▶ **WHAT YOU ARE ASKED TO DO**
Could the lines from the line bearing "RFID1 pin VCC: 5V -> VIN" to the end of the records below be copied exactly, with the pictures left out and no other lines added?

#### RECORDS

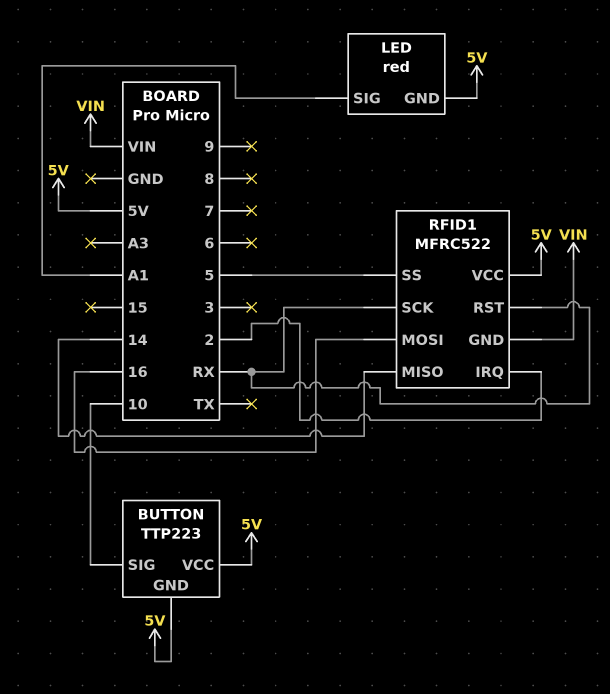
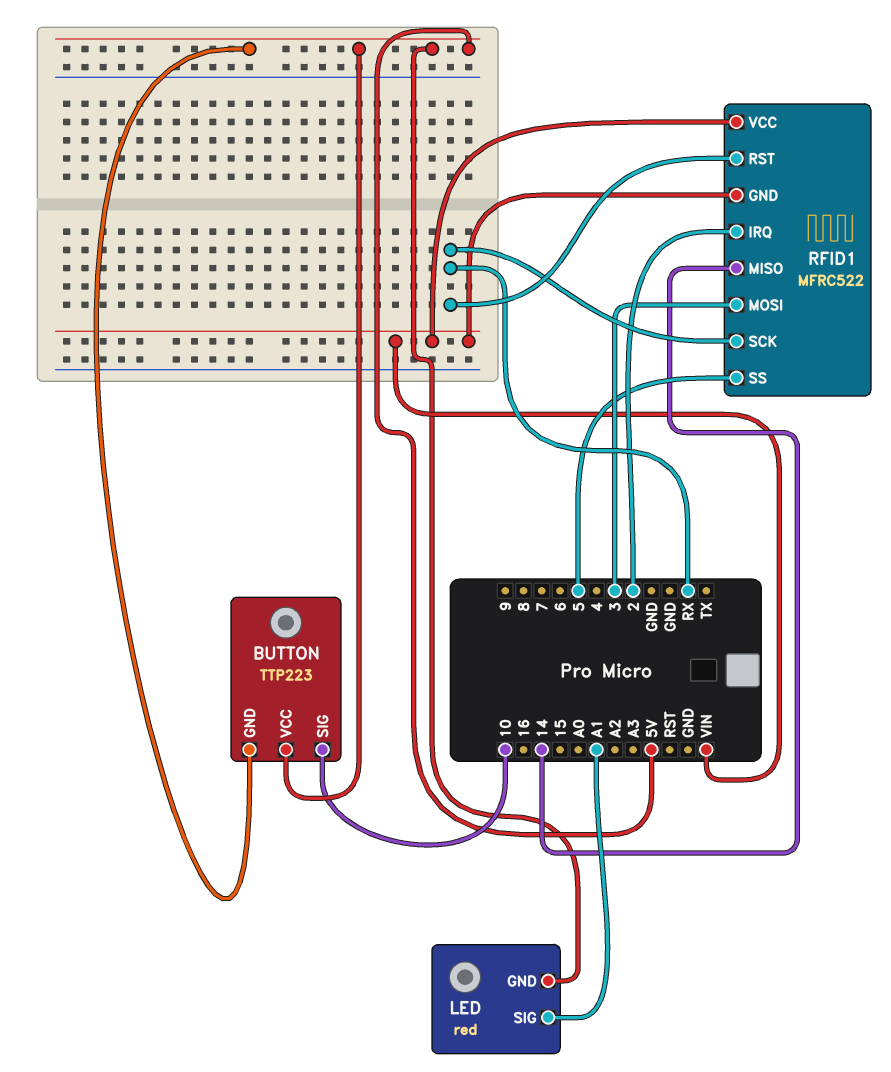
RFID1 pin MOSI: 16 -> 3
RFID1 pin VCC: 5V -> VIN

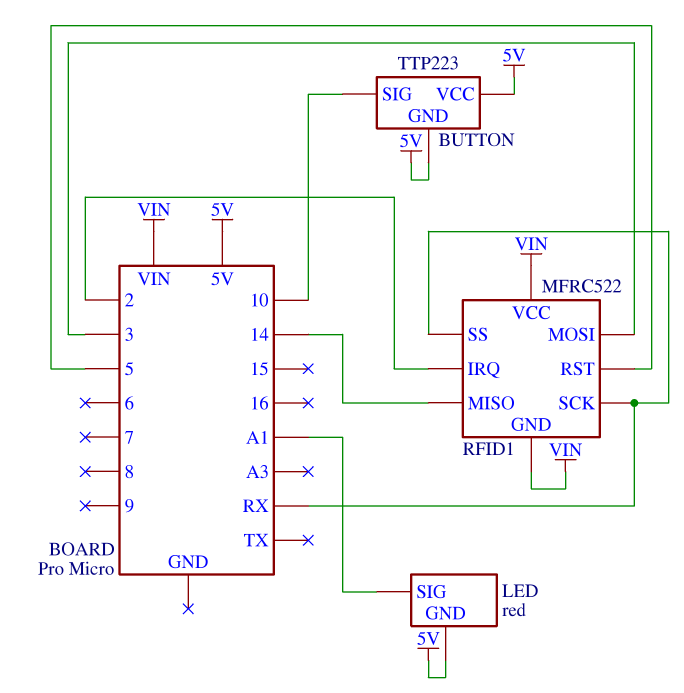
RFID1 pin RST: RX -> 5
RFID1 pin SS: 5 -> RX

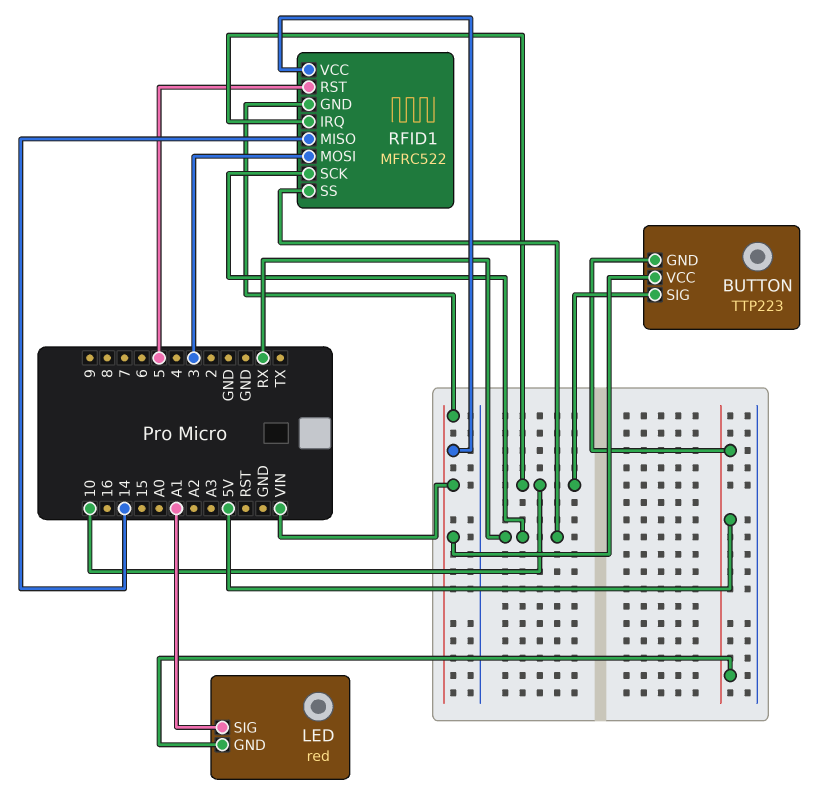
BUTTON pin VCC: 5V -> VIN
RFID1 pin IRQ: 2 -> 10

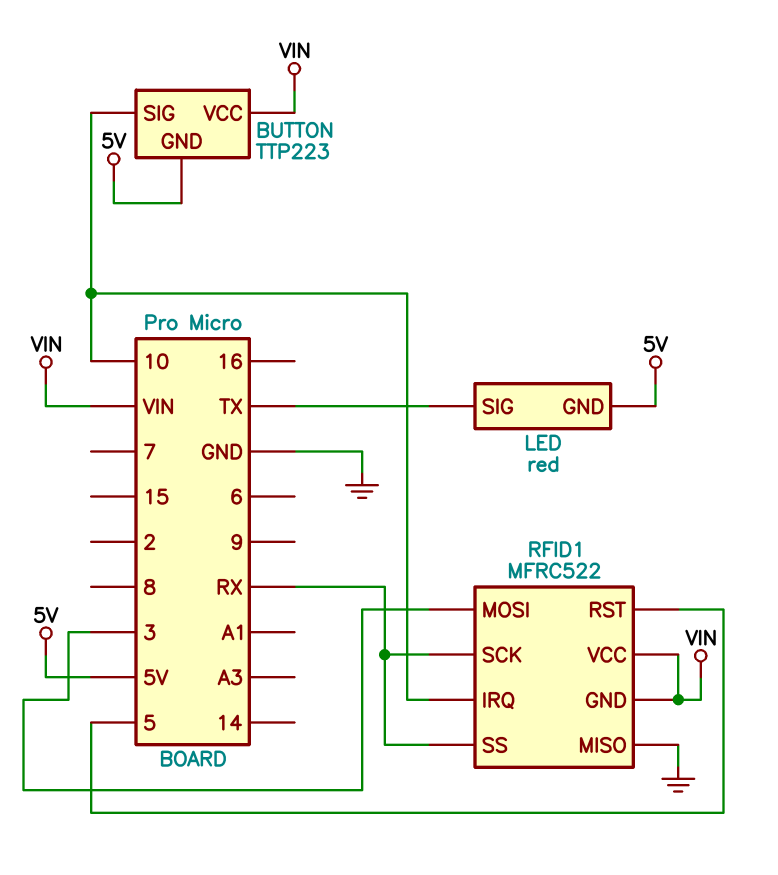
LED pin SIG: A1 -> TX
RFID1 pin MISO: 14 -> GND

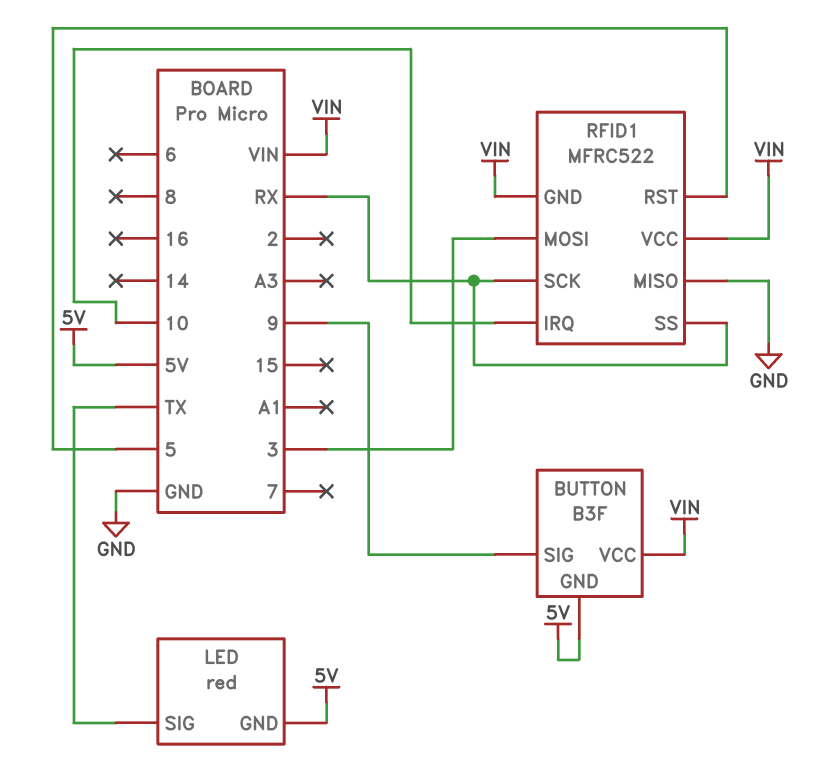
BUTTON: TTP223 -> B3F
BUTTON pin SIG: 10 -> 9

########

▶ **RESPONSE TO THIS TASK**
RFID1 pin VCC: 5V -> VIN

RFID1 pin RST: RX -> 5
RFID1 pin SS: 5 -> RX

BUTTON pin VCC: 5V -> VIN
RFID1 pin IRQ: 2 -> 10

LED pin SIG: A1 -> TX
RFID1 pin MISO: 14 -> GND

BUTTON: TTP223 -> B3F
BUTTON pin SIG: 10 -> 9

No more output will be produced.